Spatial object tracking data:

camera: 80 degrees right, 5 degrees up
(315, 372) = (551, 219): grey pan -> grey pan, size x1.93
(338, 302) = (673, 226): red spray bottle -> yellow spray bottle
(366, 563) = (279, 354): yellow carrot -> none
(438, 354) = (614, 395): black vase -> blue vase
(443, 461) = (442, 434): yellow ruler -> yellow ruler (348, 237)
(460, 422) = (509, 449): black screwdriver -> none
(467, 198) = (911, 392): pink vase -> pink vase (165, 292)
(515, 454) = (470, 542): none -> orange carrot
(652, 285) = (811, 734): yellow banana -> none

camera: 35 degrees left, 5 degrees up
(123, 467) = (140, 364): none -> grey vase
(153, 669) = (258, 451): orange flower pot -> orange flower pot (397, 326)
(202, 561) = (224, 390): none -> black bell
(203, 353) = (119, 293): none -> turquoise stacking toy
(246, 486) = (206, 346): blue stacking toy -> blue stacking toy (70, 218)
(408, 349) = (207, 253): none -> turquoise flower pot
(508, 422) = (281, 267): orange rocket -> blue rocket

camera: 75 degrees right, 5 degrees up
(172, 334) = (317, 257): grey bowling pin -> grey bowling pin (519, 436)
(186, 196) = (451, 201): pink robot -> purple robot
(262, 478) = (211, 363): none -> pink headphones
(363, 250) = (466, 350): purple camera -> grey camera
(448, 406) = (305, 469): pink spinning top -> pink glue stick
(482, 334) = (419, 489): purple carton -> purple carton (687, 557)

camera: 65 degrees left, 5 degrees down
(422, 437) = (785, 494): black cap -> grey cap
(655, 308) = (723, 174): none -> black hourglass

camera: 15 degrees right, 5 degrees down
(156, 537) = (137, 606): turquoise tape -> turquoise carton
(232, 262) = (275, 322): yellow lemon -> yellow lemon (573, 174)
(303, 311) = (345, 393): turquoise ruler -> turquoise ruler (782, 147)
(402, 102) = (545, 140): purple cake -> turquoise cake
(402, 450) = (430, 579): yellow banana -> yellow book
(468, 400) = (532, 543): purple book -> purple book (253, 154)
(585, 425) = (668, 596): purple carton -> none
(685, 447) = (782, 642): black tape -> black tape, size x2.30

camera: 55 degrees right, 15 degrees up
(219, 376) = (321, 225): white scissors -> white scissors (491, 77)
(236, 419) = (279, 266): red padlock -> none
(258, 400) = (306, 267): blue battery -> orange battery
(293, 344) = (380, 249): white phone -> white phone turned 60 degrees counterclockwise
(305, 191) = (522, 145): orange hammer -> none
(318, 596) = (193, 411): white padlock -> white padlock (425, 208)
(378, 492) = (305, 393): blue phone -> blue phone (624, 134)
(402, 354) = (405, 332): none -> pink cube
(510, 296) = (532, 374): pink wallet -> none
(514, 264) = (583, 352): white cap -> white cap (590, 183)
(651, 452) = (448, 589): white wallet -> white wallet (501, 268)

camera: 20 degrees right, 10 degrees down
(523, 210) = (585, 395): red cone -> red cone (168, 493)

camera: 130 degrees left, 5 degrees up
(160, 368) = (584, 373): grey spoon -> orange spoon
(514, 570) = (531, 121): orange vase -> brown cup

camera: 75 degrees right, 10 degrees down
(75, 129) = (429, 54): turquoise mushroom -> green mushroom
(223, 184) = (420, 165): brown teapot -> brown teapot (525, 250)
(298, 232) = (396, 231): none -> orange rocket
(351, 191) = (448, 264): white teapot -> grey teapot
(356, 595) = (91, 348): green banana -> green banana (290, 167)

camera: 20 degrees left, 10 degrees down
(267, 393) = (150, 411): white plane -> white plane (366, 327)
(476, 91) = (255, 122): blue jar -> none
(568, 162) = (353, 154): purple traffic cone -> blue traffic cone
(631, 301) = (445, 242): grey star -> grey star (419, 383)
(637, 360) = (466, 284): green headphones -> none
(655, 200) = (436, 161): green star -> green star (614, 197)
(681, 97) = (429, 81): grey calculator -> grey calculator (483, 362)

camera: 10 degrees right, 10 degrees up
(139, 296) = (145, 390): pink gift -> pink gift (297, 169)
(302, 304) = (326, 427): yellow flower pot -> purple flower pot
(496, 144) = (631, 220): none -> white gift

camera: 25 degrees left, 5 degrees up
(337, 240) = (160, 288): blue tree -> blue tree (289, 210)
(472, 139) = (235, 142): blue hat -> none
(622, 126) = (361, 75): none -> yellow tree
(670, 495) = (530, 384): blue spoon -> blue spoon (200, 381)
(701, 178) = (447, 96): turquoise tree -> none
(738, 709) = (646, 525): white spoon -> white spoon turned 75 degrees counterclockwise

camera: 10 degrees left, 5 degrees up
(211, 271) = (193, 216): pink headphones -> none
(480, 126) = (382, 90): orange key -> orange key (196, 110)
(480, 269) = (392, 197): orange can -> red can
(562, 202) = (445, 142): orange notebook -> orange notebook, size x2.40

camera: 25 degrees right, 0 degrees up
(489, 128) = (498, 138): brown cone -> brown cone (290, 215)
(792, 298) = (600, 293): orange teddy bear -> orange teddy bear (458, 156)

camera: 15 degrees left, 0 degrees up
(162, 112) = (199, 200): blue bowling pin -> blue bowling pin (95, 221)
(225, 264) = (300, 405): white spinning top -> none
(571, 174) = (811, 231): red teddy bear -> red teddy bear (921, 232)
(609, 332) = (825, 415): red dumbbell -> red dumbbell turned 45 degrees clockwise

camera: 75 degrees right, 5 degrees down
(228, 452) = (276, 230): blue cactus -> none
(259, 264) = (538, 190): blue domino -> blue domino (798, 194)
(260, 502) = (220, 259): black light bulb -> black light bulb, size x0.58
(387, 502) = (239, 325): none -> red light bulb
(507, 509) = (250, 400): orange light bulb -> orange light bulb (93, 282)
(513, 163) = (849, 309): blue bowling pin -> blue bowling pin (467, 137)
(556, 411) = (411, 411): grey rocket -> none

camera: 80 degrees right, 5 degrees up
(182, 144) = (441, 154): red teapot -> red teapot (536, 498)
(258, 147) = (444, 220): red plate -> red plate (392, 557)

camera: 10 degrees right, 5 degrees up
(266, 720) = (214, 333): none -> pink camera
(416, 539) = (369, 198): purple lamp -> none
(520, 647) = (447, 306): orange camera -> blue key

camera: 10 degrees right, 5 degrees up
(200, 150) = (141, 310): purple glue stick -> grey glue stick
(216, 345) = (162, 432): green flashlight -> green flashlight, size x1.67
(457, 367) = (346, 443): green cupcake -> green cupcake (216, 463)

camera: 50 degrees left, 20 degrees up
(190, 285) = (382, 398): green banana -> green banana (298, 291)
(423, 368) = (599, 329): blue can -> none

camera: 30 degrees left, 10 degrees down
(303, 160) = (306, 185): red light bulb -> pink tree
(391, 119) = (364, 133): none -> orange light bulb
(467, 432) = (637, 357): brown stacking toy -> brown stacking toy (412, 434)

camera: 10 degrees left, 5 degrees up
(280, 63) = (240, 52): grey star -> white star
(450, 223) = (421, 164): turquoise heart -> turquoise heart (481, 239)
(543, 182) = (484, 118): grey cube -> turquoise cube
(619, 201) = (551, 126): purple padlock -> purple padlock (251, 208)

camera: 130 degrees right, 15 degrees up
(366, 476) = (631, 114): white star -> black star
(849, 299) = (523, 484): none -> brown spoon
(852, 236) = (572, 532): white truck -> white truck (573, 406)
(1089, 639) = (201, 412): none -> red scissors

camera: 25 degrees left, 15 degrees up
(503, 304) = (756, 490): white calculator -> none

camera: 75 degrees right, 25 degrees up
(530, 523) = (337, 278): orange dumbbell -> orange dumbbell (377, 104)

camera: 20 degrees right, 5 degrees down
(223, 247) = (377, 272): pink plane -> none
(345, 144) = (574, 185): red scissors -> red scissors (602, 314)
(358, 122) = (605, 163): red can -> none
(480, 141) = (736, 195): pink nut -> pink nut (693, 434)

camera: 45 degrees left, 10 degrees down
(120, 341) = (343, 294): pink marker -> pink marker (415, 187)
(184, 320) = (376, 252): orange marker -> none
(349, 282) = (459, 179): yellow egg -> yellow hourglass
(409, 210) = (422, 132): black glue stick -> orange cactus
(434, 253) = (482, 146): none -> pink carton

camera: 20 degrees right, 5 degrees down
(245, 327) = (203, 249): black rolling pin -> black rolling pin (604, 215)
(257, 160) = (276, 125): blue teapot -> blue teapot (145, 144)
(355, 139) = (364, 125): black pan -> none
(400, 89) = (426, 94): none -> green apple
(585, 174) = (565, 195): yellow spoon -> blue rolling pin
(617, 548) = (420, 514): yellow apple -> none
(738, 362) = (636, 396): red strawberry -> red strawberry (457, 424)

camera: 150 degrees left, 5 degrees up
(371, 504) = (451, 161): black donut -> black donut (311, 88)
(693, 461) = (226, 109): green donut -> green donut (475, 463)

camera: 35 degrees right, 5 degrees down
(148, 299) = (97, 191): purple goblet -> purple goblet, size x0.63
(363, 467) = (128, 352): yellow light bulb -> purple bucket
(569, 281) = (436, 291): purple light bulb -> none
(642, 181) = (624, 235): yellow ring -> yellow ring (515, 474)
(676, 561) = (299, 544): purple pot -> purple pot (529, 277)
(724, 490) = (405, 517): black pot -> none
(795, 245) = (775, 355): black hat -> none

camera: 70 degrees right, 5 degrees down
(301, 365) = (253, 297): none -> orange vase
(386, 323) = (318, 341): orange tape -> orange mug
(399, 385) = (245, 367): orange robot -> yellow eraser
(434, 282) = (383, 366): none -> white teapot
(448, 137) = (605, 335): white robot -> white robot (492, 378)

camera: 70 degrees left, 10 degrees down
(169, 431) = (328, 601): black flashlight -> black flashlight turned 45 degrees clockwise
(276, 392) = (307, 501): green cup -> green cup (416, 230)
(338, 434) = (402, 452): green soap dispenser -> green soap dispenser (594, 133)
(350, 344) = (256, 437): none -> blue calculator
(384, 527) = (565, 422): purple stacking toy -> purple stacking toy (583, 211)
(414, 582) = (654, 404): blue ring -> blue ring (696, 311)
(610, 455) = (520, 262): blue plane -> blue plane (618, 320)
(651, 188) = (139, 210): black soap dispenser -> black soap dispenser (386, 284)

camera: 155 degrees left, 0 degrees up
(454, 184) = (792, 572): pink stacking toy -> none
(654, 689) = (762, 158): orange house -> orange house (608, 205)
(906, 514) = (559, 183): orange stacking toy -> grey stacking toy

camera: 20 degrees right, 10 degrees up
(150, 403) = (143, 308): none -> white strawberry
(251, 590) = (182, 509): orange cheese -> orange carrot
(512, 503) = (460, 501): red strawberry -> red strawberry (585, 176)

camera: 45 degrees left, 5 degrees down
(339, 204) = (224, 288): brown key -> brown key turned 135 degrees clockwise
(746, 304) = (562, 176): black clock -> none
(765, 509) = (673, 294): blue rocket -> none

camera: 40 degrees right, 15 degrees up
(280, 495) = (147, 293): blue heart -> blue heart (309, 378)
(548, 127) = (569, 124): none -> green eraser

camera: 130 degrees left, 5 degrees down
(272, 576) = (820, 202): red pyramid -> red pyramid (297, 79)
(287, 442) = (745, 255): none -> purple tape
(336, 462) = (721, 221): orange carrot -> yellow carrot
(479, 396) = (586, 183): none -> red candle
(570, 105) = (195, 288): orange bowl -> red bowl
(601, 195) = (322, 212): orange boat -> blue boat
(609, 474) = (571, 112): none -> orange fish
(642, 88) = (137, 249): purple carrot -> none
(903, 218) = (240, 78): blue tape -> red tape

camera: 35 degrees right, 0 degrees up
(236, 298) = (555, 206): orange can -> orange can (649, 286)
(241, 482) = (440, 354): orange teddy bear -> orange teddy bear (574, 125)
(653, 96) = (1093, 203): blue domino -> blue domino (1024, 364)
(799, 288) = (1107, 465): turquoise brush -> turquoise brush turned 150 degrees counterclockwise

* _What is required_:
Where in the records above does the word "carton" appear? Copy each line that holds it.

* _Result of this task_:
(482, 334) = (419, 489): purple carton -> purple carton (687, 557)
(156, 537) = (137, 606): turquoise tape -> turquoise carton
(585, 425) = (668, 596): purple carton -> none
(434, 253) = (482, 146): none -> pink carton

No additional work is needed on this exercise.